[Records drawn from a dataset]
++++++++++

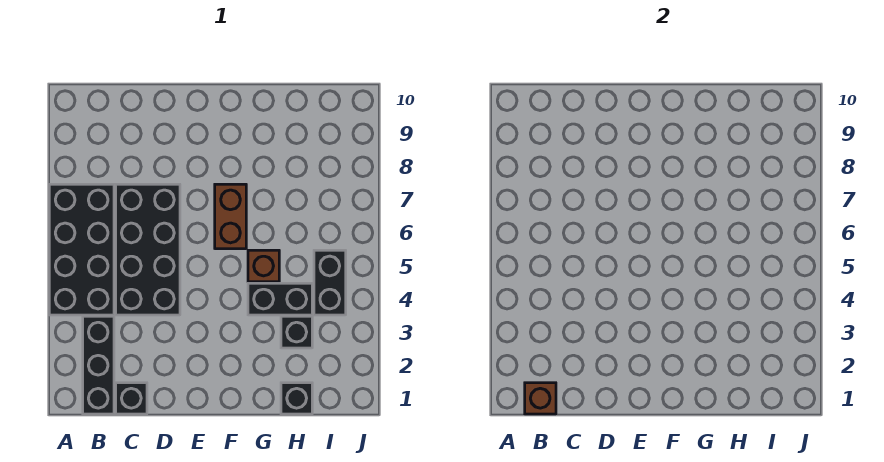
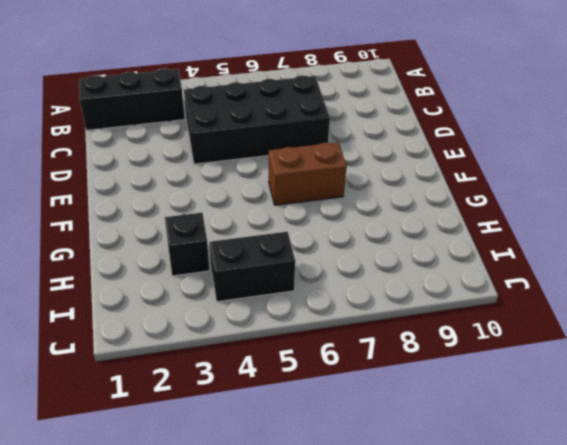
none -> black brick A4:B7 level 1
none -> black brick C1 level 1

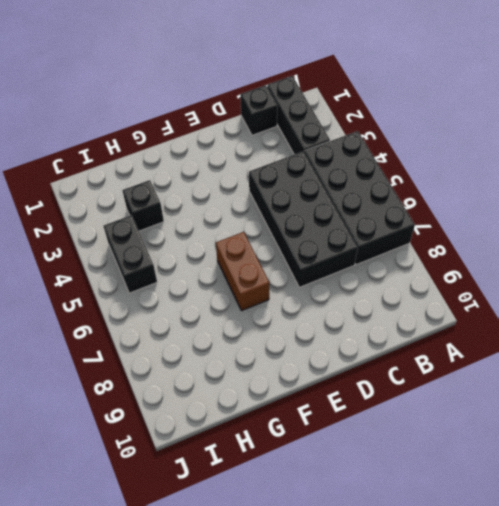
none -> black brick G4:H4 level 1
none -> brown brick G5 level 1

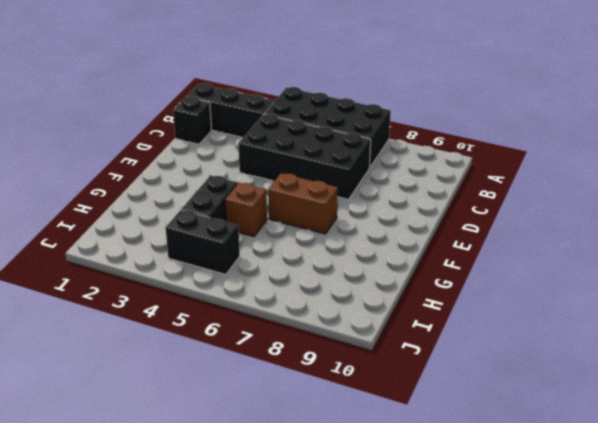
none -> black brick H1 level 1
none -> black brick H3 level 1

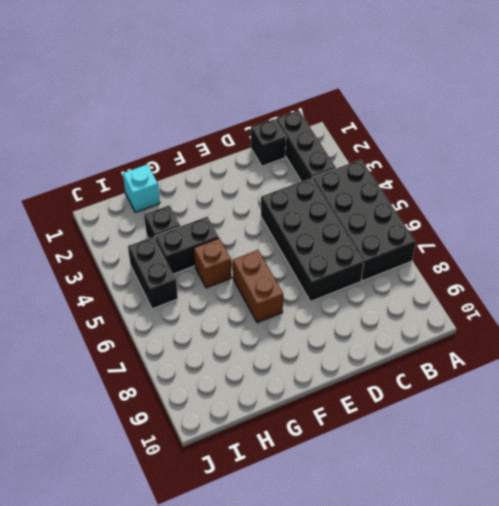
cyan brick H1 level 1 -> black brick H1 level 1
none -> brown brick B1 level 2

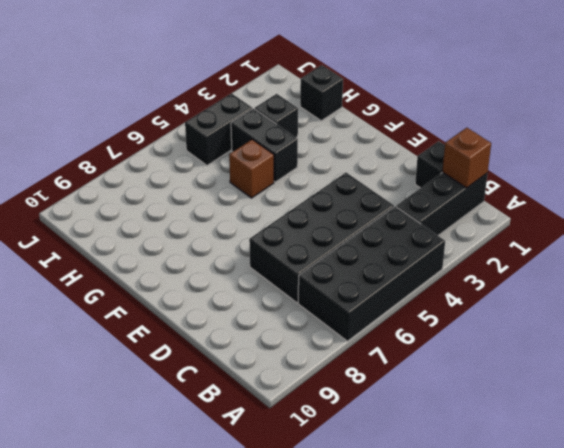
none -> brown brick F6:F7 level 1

++++++++++

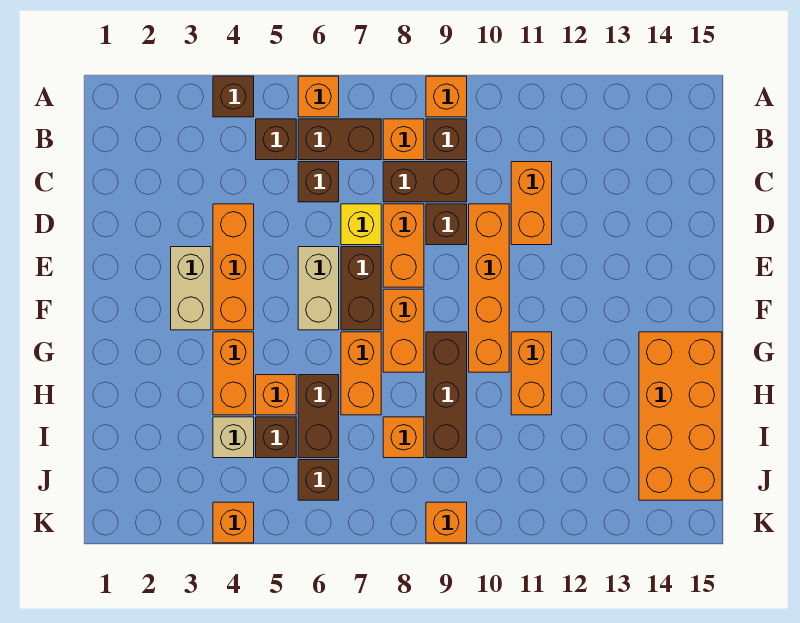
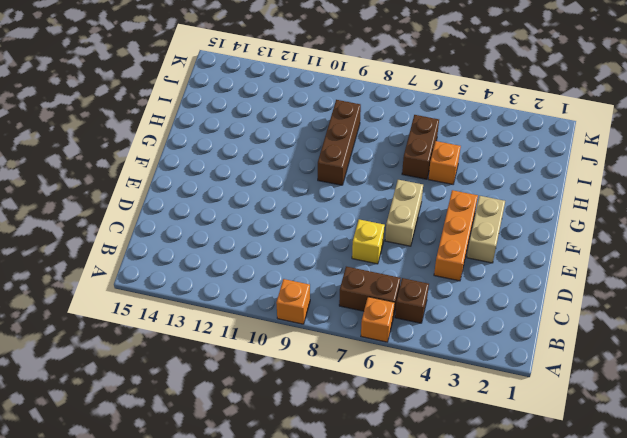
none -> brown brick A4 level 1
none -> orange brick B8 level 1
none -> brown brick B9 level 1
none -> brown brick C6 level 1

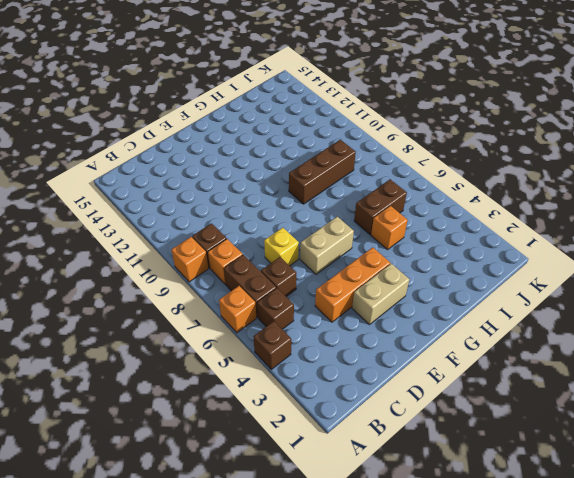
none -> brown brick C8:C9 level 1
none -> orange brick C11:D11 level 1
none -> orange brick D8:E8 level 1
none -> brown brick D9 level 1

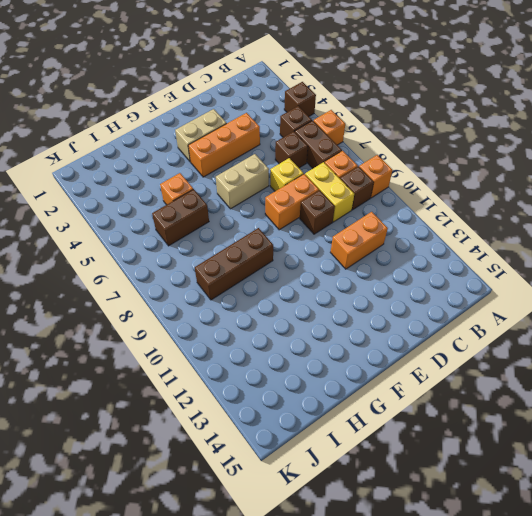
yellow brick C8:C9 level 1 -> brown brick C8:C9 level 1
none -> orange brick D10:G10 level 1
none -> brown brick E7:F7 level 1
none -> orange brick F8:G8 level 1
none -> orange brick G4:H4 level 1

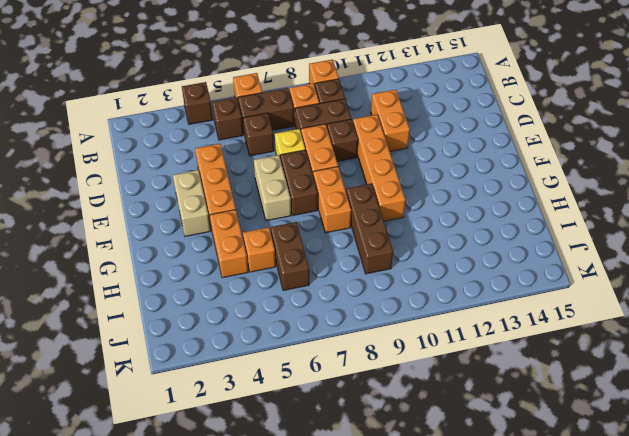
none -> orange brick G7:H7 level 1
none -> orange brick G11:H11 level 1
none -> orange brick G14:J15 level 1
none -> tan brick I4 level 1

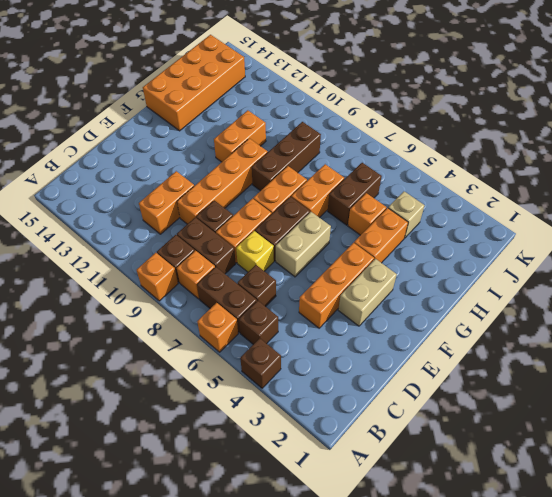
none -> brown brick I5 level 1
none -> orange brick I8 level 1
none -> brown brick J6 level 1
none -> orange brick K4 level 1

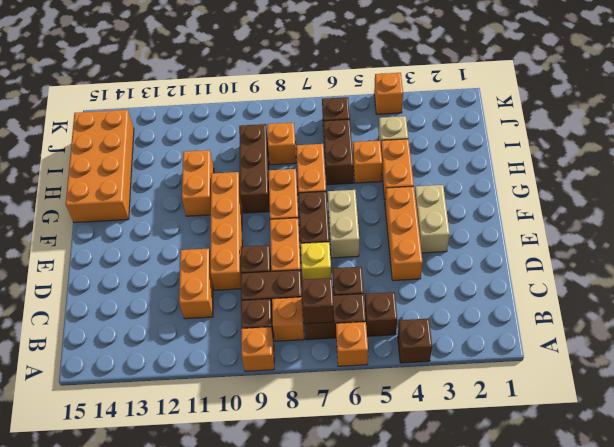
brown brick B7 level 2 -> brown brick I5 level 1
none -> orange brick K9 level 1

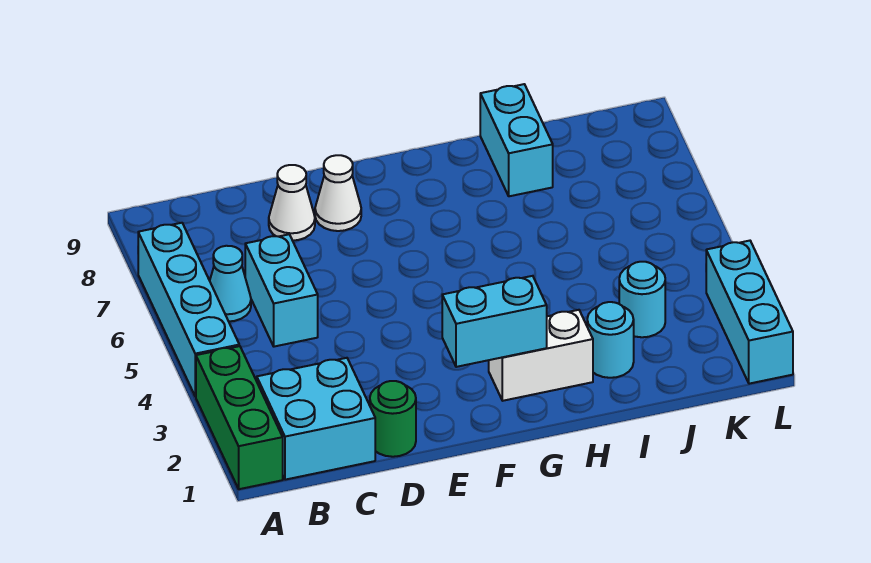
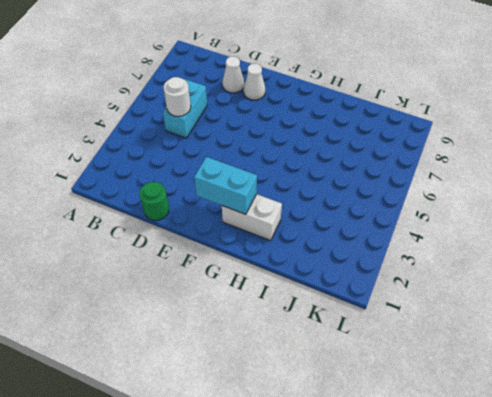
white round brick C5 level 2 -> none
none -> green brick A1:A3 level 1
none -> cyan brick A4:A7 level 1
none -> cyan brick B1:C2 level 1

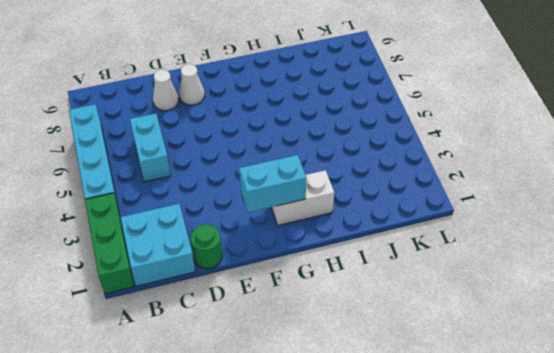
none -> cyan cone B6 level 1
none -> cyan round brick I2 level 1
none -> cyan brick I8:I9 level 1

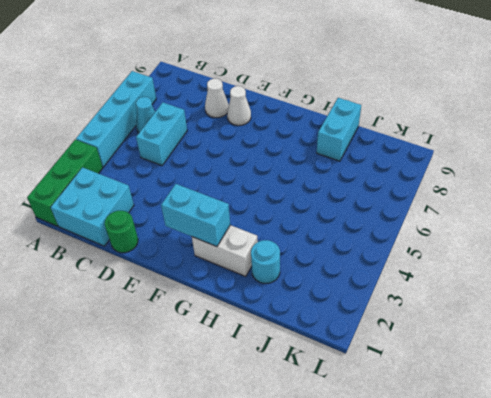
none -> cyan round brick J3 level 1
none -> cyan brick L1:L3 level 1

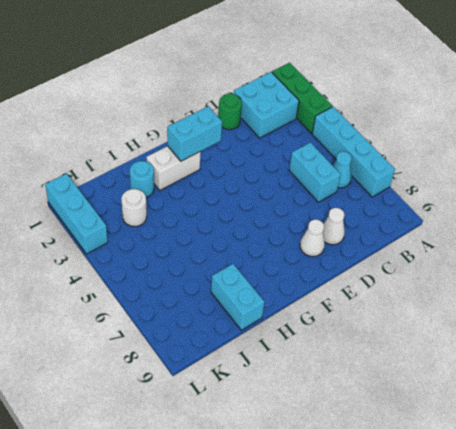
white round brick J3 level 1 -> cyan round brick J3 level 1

++++++++++

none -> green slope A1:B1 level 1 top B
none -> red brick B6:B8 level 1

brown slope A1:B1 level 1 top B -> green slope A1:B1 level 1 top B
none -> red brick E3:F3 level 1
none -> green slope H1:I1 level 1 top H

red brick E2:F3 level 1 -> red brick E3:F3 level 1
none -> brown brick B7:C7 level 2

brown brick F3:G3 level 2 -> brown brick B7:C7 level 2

++++++++++

**YOUR INSTRUCTIONS**
All pictures are to be skipped. Output, word for word, the lines in the data above starting at the line containing "none -> black brick A4:B7 level 1" and ending at the line containing "none -> brown brick F6:F7 level 1".

**RESPONSE AREA**
none -> black brick A4:B7 level 1
none -> black brick C1 level 1

none -> black brick G4:H4 level 1
none -> brown brick G5 level 1

none -> black brick H1 level 1
none -> black brick H3 level 1

cyan brick H1 level 1 -> black brick H1 level 1
none -> brown brick B1 level 2

none -> brown brick F6:F7 level 1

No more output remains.